◆ **Provided data**:
<<<<
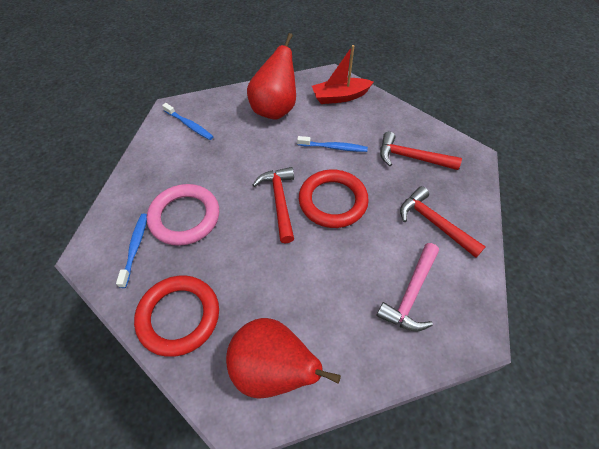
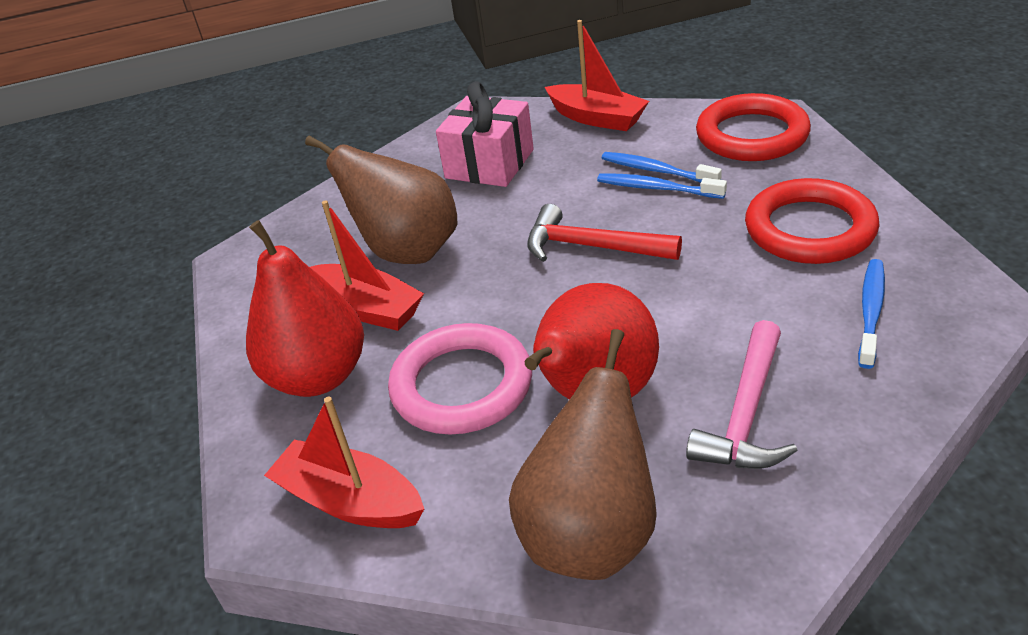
brown pear: 0 -> 2
pink gift: 0 -> 1
red boat: 1 -> 3
red hammer: 3 -> 1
>>>>
◆ **Exercise description**:
Would you copy out every line of the data above exactly, minus the pictures?

◆ **Answer section**:
brown pear: 0 -> 2
pink gift: 0 -> 1
red boat: 1 -> 3
red hammer: 3 -> 1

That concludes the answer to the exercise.